[Colored shape tracking data]
== Segment start ==
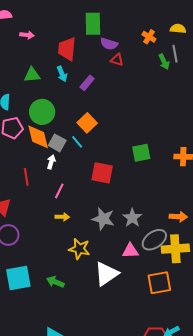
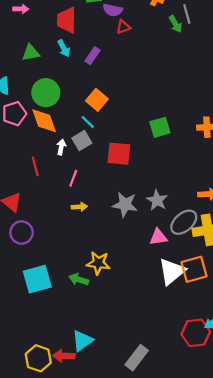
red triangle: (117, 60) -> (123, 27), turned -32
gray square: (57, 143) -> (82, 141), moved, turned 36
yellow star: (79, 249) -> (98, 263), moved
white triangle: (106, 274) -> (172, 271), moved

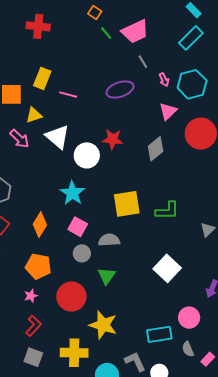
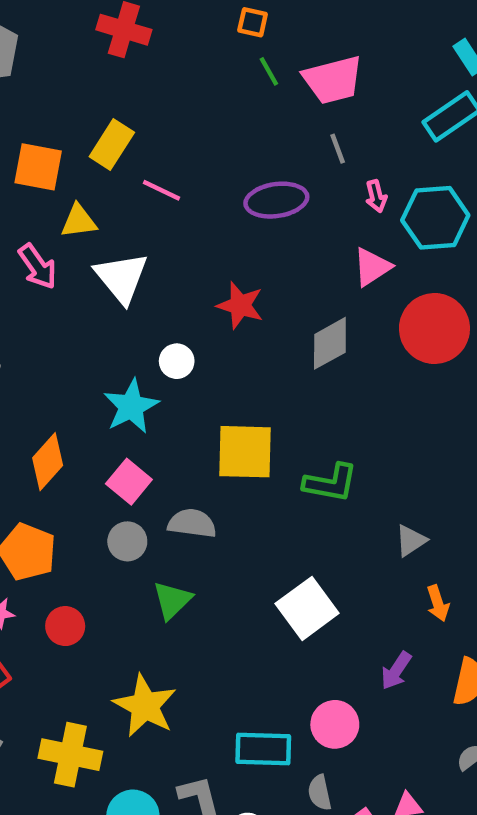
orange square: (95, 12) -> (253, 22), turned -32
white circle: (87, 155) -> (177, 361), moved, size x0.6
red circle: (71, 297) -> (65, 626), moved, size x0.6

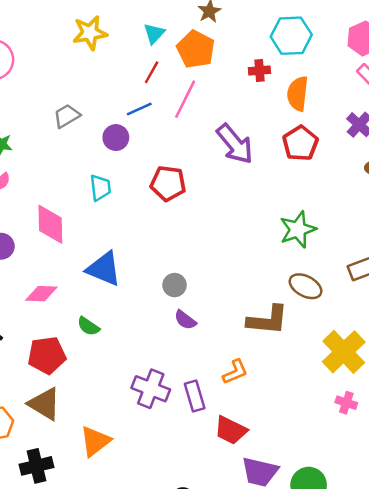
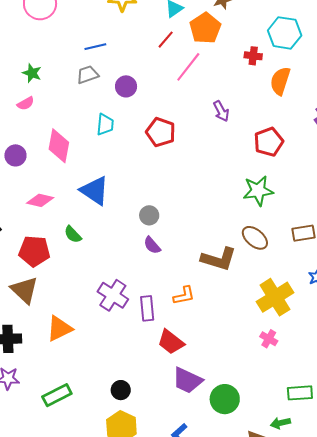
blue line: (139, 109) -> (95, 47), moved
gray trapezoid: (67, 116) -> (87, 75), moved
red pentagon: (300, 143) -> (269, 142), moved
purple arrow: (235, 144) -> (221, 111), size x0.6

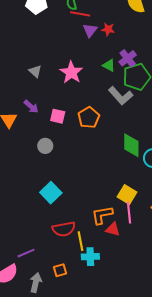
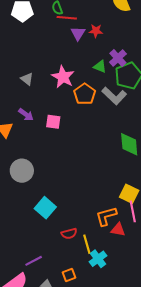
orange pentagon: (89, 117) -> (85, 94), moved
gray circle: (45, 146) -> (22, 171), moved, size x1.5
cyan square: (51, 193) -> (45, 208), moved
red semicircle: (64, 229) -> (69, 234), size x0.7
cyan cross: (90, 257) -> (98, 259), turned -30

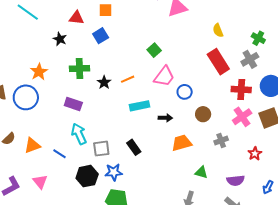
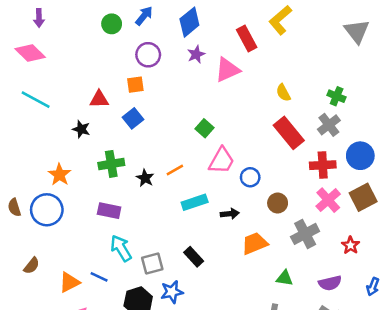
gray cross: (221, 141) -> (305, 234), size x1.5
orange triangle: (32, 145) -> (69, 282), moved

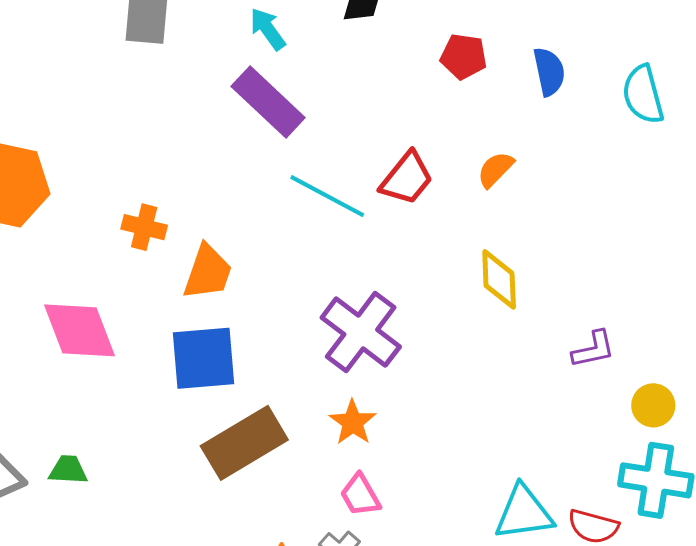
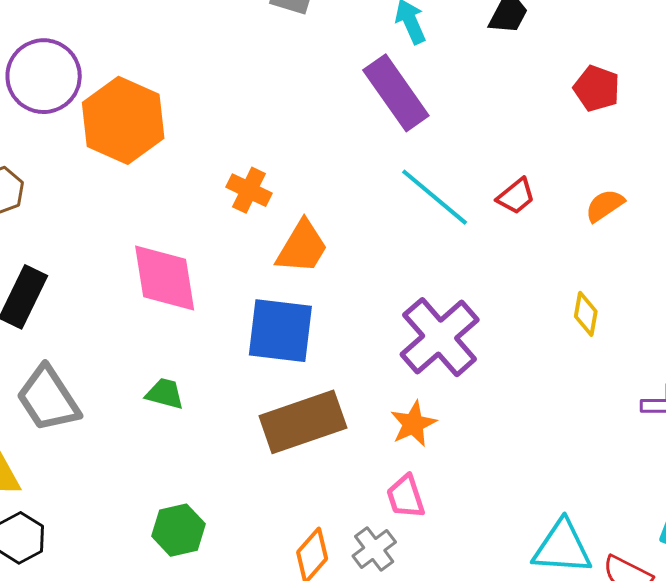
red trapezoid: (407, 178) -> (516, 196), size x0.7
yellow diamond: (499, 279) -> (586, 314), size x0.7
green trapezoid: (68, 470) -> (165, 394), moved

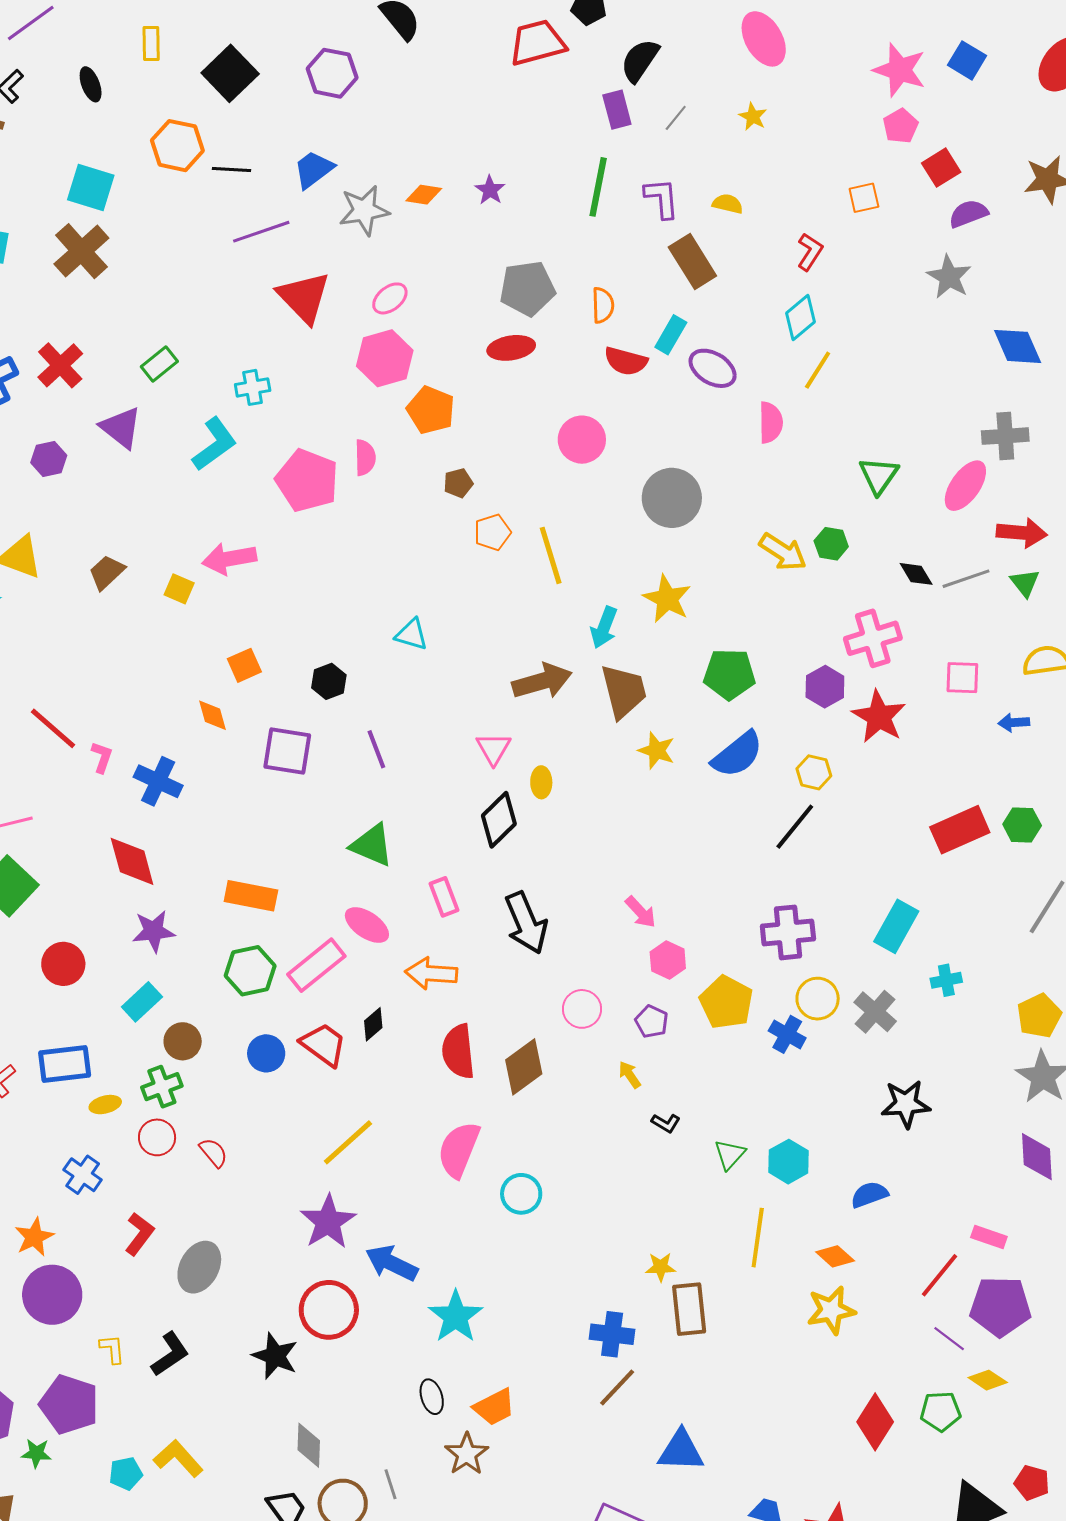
== Segment end ==
== Segment start ==
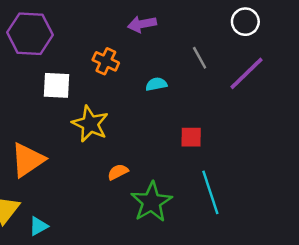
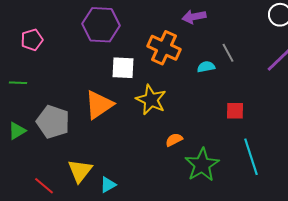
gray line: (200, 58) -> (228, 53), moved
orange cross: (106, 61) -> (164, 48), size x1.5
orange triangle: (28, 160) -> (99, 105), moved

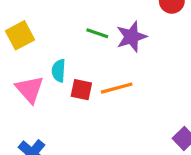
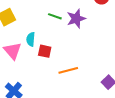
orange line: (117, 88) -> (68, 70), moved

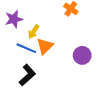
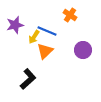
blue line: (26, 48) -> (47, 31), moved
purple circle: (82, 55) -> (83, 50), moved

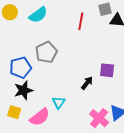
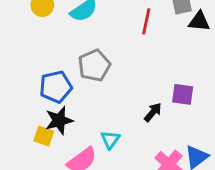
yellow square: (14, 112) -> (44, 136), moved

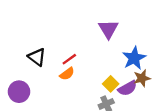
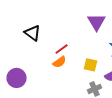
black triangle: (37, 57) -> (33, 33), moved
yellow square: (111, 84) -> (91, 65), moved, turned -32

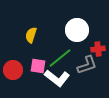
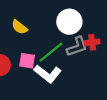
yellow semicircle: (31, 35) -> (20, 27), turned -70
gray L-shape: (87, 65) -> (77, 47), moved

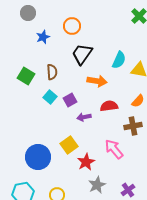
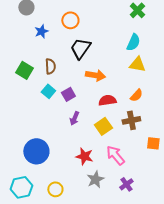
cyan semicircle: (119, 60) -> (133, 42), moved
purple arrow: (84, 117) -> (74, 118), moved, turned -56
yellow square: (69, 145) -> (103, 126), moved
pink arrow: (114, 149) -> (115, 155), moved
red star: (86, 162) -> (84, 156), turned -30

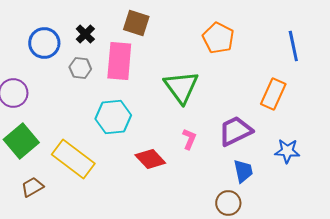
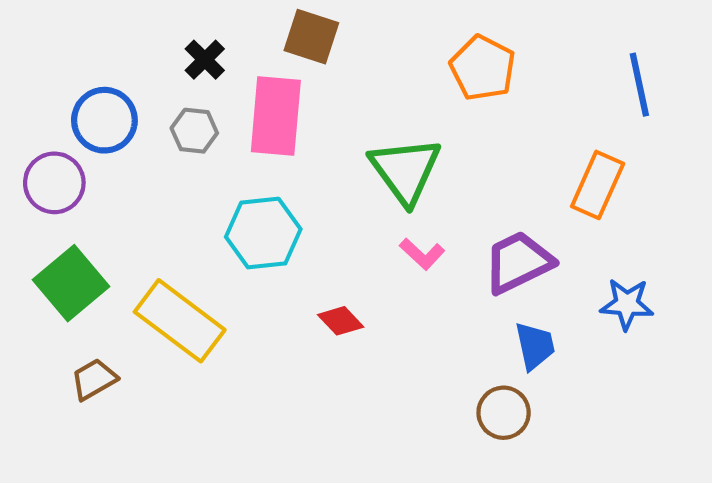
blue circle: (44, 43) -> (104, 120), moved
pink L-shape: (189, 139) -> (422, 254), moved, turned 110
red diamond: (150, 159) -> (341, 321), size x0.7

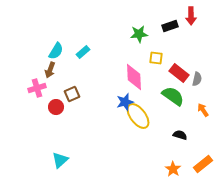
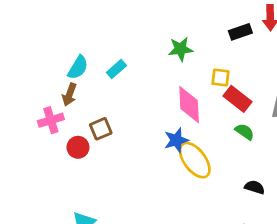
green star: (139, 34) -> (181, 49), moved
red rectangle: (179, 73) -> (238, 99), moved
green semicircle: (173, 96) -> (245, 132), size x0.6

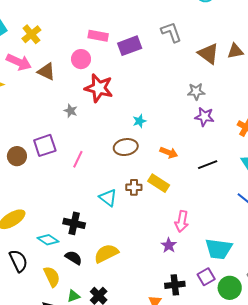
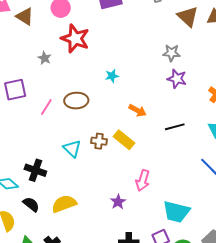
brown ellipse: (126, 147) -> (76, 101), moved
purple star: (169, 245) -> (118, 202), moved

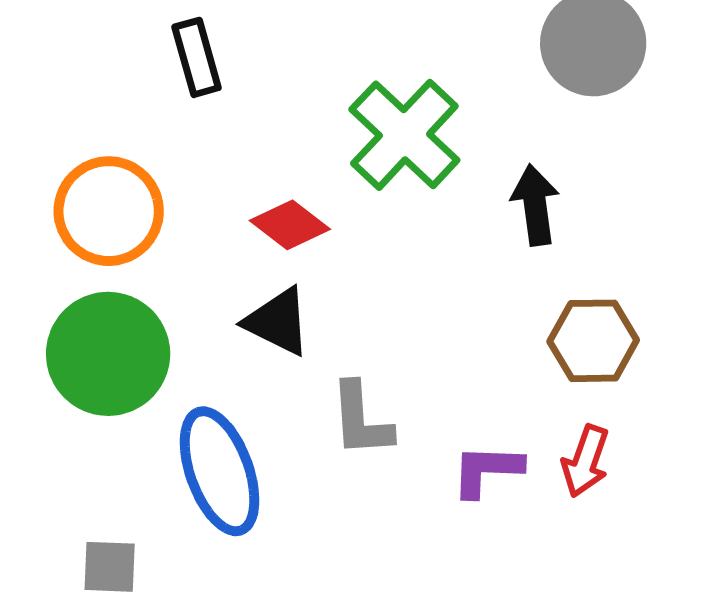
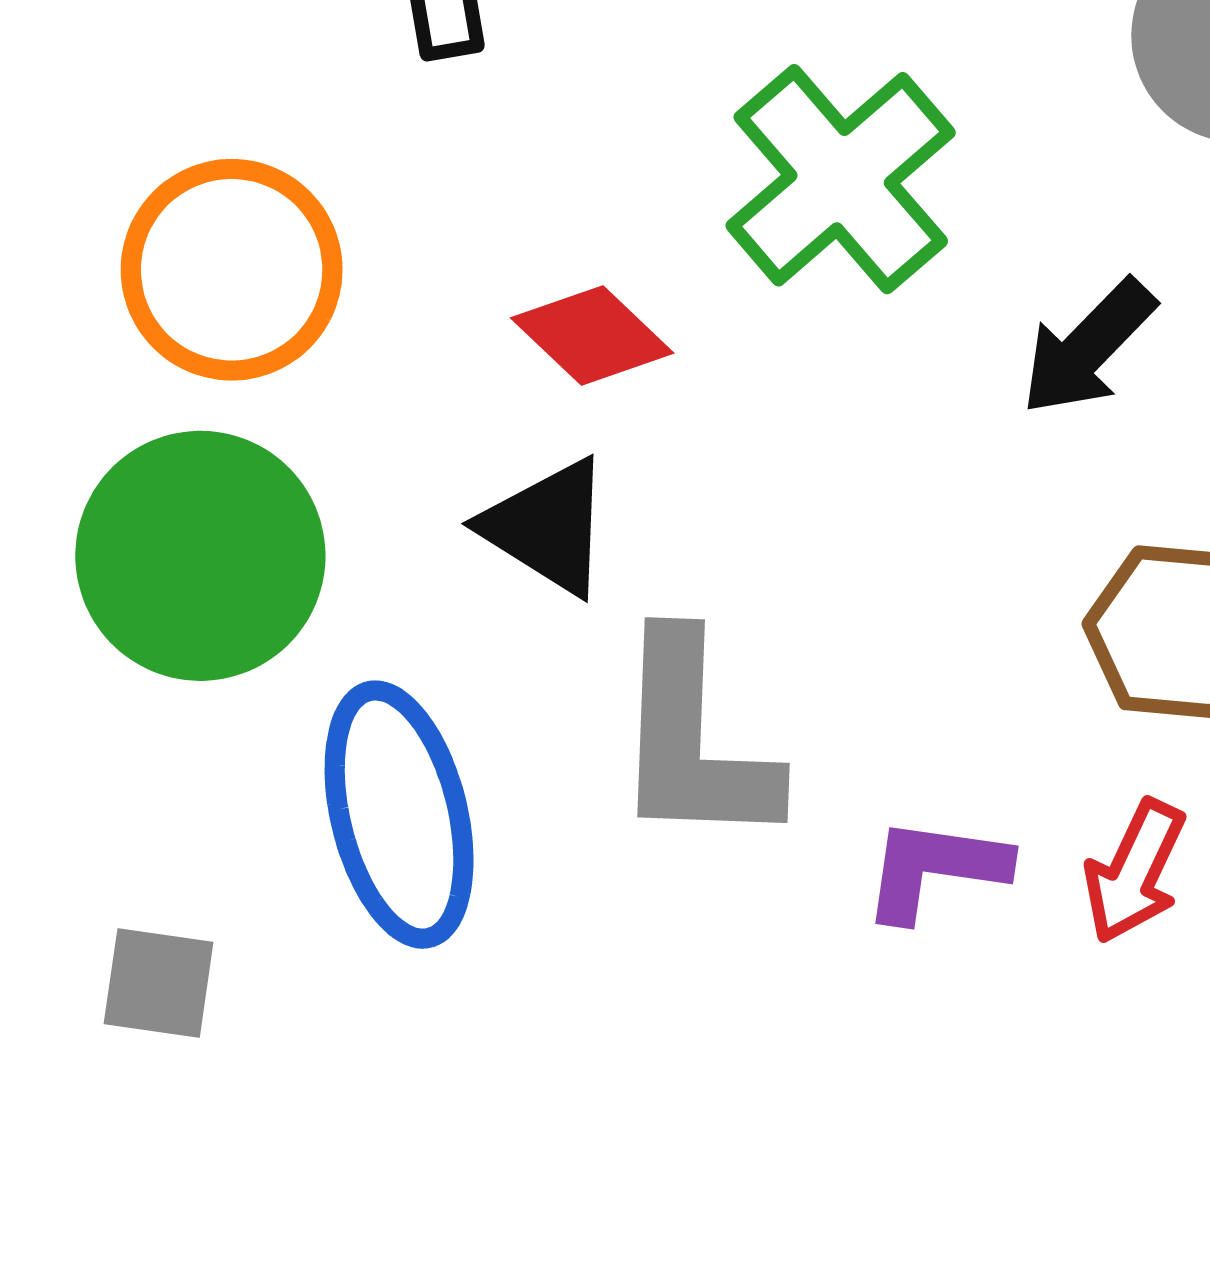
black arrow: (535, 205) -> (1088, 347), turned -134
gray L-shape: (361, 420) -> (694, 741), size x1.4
== Segment end ==
- [WORK TO BE COMPLETED]
Although pictures appear among the records above, write out exactly only the lines from the one that has "red triangle: (117, 60)" through the one that has "gray trapezoid: (67, 116) -> (87, 75), moved", and leave the pictures out.

- [REPLY]
red triangle: (117, 60) -> (123, 27), turned -32
gray square: (57, 143) -> (82, 141), moved, turned 36
yellow star: (79, 249) -> (98, 263), moved
white triangle: (106, 274) -> (172, 271), moved

orange square: (95, 12) -> (253, 22), turned -32
white circle: (87, 155) -> (177, 361), moved, size x0.6
red circle: (71, 297) -> (65, 626), moved, size x0.6

blue line: (139, 109) -> (95, 47), moved
gray trapezoid: (67, 116) -> (87, 75), moved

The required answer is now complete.